EXERCISE =
Extract each line of the records below that contains the word "VLOAD".

== EXTRACTED MATERIAL ==

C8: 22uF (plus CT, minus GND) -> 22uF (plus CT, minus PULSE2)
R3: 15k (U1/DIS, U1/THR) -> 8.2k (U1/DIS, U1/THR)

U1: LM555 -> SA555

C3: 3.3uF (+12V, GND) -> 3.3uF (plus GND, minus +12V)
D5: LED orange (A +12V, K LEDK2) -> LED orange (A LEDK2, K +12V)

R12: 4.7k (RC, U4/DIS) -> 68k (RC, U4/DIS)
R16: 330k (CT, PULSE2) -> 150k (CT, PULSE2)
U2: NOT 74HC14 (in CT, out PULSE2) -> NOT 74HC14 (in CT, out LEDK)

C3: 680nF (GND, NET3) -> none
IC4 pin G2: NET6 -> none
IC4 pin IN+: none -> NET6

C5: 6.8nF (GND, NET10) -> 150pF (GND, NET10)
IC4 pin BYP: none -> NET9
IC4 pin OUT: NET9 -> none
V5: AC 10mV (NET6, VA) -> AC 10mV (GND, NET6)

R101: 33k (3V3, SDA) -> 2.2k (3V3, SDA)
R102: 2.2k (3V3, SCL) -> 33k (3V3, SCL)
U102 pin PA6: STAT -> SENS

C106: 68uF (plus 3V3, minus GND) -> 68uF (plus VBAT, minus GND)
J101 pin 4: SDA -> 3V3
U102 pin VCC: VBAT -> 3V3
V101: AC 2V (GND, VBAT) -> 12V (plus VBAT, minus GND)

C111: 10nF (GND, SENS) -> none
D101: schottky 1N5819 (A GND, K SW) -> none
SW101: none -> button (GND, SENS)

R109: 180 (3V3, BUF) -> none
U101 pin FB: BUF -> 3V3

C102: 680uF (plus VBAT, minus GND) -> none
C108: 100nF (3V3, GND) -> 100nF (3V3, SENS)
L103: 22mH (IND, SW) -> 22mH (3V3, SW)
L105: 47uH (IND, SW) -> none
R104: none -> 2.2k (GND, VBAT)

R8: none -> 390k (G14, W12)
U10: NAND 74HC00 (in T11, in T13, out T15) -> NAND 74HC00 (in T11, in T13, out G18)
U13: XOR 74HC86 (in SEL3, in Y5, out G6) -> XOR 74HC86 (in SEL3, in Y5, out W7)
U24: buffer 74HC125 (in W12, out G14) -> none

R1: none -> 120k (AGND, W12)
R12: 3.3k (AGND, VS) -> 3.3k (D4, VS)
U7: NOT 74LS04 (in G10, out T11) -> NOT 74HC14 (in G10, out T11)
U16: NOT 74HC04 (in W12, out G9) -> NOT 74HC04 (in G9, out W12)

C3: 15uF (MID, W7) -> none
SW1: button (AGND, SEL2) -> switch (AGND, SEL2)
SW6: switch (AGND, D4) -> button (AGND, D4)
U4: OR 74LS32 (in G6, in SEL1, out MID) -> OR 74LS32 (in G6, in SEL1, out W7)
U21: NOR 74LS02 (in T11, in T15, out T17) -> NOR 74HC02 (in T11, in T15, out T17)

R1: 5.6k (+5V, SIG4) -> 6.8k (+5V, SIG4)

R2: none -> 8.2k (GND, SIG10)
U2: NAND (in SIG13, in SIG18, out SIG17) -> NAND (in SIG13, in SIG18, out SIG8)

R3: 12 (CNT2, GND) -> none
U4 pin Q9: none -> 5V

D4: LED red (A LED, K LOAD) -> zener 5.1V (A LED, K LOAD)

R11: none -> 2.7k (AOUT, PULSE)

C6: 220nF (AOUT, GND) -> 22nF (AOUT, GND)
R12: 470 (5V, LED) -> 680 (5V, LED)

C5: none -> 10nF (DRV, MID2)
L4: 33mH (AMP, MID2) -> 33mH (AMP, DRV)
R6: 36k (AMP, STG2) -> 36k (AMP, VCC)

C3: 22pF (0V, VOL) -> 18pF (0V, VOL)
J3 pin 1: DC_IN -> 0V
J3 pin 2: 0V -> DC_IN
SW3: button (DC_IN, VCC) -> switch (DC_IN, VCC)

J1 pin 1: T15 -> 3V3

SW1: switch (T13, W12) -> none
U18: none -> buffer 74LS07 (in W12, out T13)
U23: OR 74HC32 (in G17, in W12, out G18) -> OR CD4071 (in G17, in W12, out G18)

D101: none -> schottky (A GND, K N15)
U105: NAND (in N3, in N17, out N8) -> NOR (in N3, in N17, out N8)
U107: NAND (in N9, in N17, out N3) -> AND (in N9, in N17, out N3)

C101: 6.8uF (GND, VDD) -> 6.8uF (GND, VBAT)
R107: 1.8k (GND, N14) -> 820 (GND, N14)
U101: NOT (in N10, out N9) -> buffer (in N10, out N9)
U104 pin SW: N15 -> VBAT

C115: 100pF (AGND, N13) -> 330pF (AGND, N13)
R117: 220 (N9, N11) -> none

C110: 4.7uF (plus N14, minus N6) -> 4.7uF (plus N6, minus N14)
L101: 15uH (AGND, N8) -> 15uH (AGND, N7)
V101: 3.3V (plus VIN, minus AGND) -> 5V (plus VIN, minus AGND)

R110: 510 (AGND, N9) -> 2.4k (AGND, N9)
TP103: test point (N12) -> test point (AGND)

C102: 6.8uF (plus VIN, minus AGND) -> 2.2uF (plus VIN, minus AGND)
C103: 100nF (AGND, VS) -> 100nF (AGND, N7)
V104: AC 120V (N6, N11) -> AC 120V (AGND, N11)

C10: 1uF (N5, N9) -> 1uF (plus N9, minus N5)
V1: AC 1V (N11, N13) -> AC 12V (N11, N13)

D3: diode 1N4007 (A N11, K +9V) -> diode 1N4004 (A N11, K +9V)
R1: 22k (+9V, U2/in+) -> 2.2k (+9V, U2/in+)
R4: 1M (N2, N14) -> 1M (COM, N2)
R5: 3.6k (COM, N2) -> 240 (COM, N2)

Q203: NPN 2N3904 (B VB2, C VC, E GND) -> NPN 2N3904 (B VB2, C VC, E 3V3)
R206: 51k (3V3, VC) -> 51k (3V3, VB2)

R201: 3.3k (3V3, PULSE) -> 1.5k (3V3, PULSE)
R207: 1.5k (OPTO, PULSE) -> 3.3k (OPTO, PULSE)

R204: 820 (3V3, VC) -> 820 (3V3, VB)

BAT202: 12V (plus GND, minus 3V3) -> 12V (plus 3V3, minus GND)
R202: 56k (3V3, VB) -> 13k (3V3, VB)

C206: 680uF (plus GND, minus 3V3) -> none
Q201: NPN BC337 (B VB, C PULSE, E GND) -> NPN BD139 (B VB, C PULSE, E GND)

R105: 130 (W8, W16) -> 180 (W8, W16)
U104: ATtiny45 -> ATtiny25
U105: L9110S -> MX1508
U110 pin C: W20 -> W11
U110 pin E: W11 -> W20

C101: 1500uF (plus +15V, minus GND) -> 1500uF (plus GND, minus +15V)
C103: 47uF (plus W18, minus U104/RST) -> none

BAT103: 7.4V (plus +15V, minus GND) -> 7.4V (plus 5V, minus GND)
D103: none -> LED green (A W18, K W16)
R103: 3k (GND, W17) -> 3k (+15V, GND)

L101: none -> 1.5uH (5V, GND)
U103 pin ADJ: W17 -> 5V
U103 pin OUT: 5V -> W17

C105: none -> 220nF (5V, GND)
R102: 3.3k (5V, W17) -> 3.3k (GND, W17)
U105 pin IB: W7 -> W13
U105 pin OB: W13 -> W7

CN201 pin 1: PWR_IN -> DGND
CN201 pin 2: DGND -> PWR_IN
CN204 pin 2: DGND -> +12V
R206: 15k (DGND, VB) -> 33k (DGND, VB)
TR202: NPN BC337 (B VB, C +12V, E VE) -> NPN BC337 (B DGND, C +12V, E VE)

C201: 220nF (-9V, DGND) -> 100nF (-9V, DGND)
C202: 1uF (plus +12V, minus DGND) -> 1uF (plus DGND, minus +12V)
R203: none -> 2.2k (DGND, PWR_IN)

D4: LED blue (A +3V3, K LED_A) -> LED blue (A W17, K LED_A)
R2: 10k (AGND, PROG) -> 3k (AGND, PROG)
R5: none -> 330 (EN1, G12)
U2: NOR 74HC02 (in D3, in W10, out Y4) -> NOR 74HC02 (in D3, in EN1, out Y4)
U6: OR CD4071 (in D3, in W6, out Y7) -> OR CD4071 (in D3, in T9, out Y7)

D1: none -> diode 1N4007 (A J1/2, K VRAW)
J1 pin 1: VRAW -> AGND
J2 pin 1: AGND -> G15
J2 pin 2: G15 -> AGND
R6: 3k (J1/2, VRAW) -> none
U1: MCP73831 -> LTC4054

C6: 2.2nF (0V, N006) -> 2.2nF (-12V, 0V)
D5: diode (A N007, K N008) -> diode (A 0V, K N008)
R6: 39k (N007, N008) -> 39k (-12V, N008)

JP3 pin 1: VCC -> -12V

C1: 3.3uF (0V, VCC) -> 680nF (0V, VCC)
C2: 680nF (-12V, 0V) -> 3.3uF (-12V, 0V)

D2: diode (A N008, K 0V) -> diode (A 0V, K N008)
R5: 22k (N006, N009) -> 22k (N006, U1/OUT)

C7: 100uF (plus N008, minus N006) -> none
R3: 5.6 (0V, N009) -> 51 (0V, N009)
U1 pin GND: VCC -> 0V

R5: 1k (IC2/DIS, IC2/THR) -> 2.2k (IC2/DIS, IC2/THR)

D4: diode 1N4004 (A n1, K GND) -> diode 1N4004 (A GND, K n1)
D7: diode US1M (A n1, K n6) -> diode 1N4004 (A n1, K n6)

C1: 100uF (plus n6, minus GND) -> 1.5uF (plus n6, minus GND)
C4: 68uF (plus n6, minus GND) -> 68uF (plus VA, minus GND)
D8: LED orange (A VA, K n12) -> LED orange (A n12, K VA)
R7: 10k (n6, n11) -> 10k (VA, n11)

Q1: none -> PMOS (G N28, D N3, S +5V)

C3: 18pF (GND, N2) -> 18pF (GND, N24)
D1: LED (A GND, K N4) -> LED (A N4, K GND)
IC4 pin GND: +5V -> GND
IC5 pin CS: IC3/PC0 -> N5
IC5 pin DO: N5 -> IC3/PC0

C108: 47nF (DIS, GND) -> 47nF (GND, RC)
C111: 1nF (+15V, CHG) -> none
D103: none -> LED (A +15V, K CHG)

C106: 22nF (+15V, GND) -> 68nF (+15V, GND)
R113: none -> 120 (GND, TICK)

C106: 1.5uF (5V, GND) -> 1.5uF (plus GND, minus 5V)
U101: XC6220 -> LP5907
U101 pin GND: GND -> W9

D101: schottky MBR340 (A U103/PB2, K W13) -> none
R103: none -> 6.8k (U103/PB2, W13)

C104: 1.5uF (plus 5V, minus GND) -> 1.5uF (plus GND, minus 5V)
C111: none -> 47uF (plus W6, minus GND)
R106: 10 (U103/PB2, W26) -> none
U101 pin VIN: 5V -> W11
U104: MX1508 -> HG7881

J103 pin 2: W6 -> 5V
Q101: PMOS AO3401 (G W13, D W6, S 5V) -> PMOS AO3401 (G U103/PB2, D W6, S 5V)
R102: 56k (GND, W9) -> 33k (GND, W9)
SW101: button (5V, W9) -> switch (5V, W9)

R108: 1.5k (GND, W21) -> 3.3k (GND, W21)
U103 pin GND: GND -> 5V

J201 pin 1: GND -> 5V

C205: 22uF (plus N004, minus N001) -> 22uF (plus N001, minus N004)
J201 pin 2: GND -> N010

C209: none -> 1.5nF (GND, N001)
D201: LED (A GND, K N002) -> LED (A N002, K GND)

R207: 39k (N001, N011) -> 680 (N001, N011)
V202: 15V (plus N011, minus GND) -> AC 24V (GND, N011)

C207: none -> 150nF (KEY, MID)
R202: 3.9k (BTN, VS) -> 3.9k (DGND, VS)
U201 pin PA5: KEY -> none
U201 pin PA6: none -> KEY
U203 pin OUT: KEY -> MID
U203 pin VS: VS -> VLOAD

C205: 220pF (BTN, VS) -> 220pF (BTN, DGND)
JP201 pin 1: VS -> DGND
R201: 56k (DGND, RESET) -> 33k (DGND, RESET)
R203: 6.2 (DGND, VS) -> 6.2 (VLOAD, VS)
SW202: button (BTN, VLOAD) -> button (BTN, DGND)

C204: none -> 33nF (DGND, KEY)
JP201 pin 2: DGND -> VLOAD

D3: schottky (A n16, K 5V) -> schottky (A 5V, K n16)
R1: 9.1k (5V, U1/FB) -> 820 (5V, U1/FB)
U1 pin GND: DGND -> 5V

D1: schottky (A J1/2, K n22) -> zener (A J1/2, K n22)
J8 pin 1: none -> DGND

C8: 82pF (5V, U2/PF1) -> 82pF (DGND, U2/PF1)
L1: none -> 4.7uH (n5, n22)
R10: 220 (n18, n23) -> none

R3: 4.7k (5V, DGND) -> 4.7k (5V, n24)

===

THE ANSWER =
U203 pin VS: VS -> VLOAD
R203: 6.2 (DGND, VS) -> 6.2 (VLOAD, VS)
SW202: button (BTN, VLOAD) -> button (BTN, DGND)
JP201 pin 2: DGND -> VLOAD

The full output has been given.